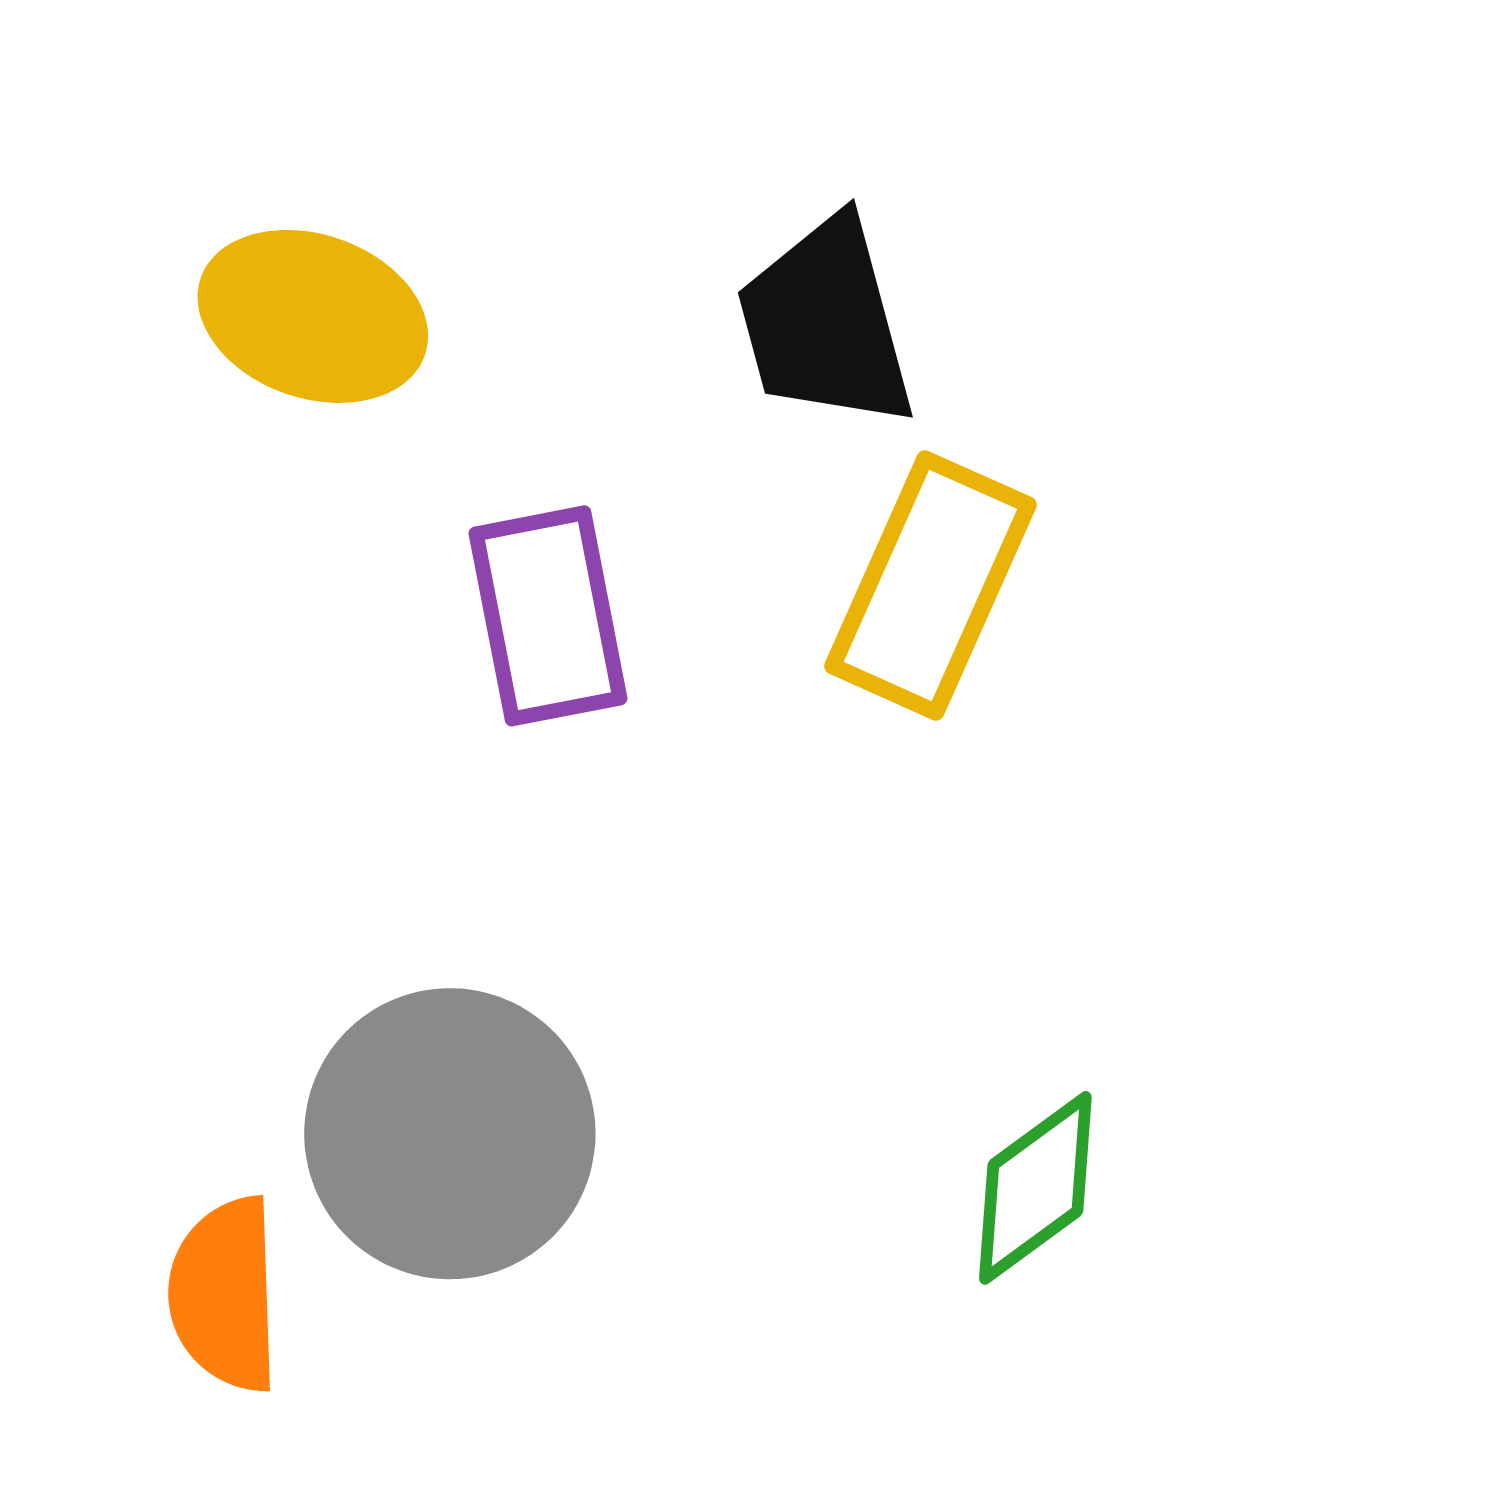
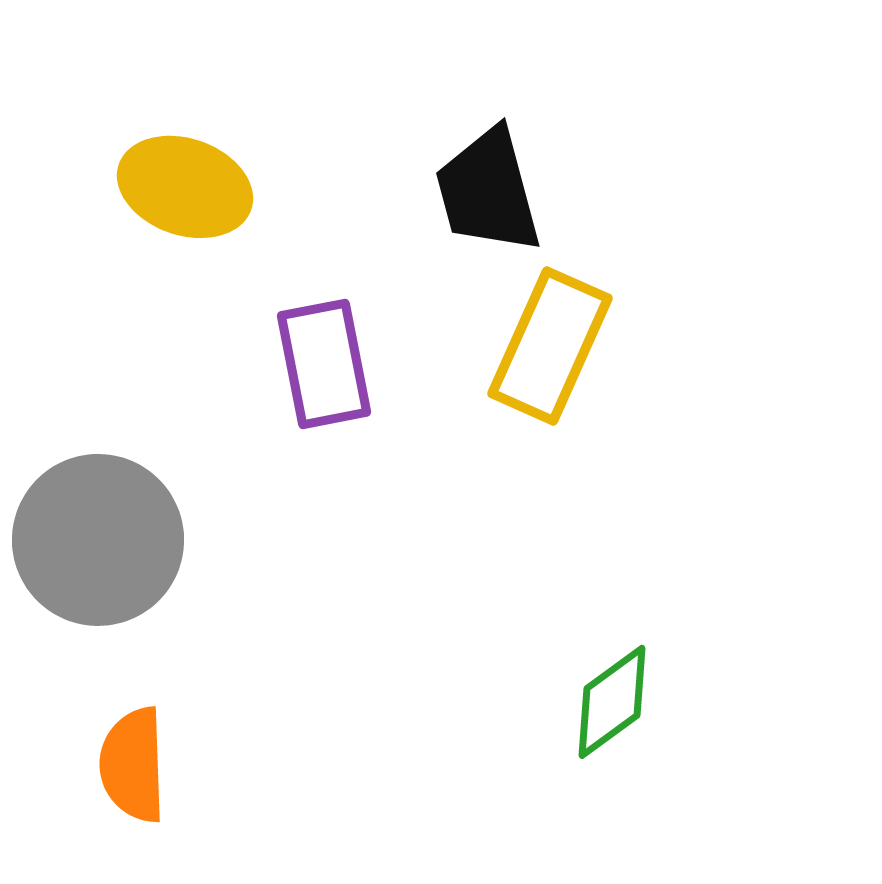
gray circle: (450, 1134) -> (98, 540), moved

...

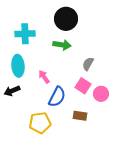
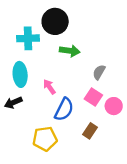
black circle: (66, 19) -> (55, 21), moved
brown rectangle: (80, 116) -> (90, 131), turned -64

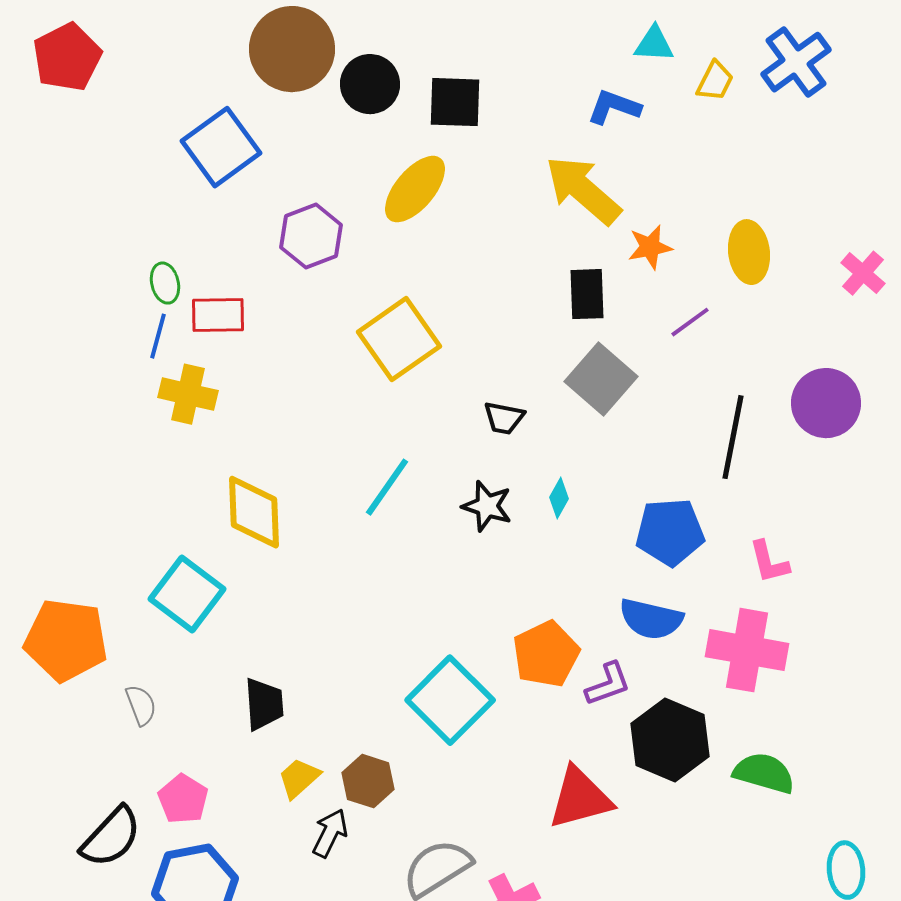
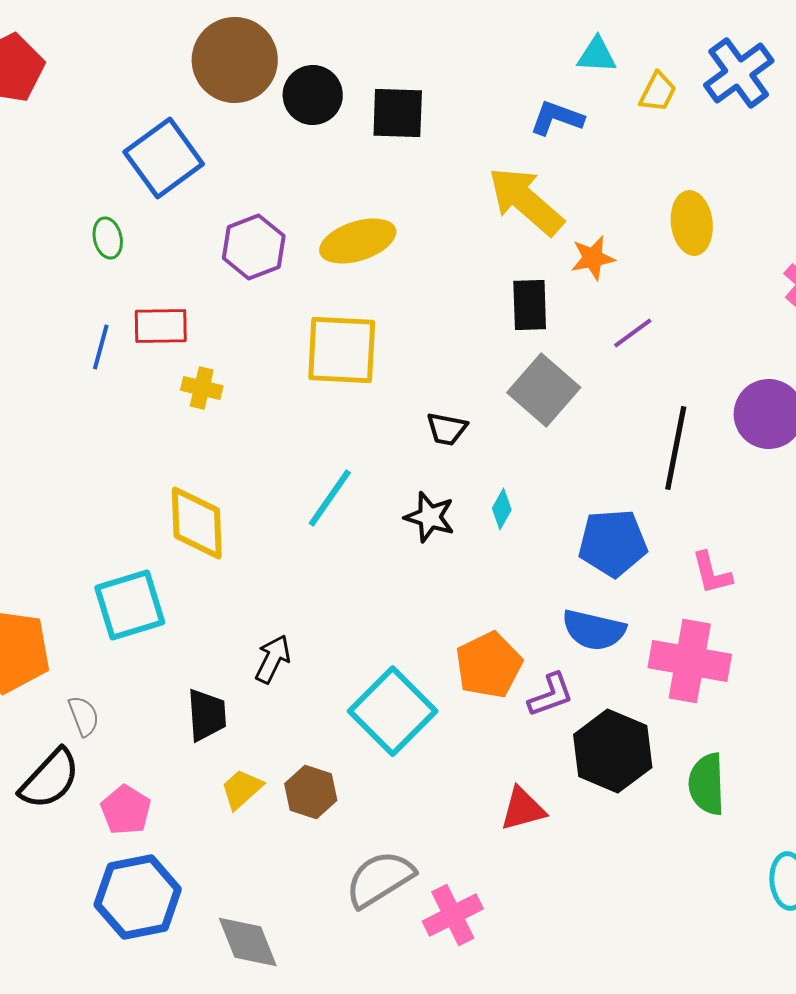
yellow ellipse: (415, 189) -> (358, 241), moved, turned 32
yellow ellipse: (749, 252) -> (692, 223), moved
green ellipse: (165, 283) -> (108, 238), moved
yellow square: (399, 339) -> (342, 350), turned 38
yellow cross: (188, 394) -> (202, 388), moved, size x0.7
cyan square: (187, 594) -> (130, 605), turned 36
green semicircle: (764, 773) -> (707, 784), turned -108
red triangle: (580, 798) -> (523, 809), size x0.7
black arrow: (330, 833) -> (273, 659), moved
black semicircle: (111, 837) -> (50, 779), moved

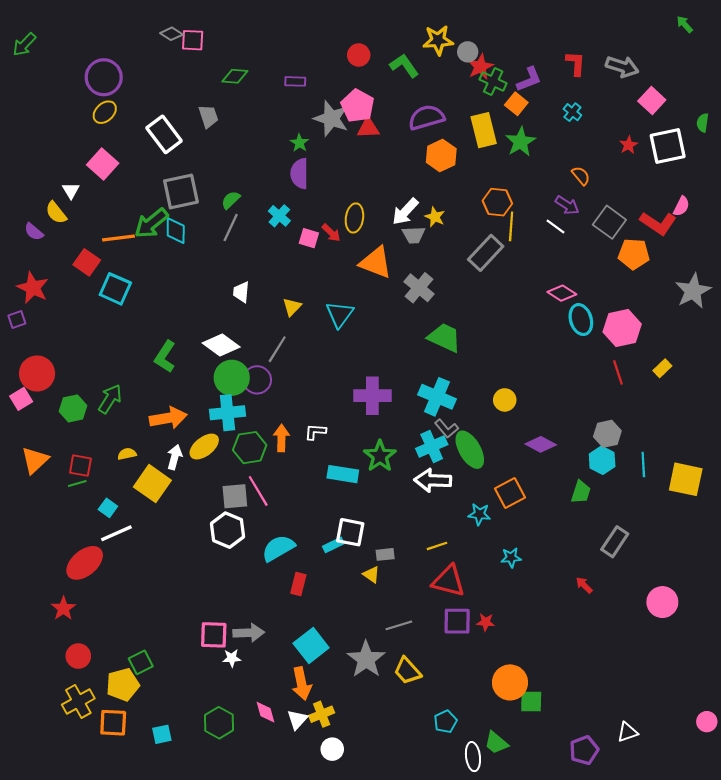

» What is needed
Quote the lines above exactly, starting with the one that has "brown rectangle: (80, 116)" and ending with the one that has "black semicircle: (111, 837)"; drop the pictures and include nothing else.

» Result for this task
brown rectangle: (80, 116) -> (90, 131), turned -64

yellow ellipse: (415, 189) -> (358, 241), moved, turned 32
yellow ellipse: (749, 252) -> (692, 223), moved
green ellipse: (165, 283) -> (108, 238), moved
yellow square: (399, 339) -> (342, 350), turned 38
yellow cross: (188, 394) -> (202, 388), moved, size x0.7
cyan square: (187, 594) -> (130, 605), turned 36
green semicircle: (764, 773) -> (707, 784), turned -108
red triangle: (580, 798) -> (523, 809), size x0.7
black arrow: (330, 833) -> (273, 659), moved
black semicircle: (111, 837) -> (50, 779), moved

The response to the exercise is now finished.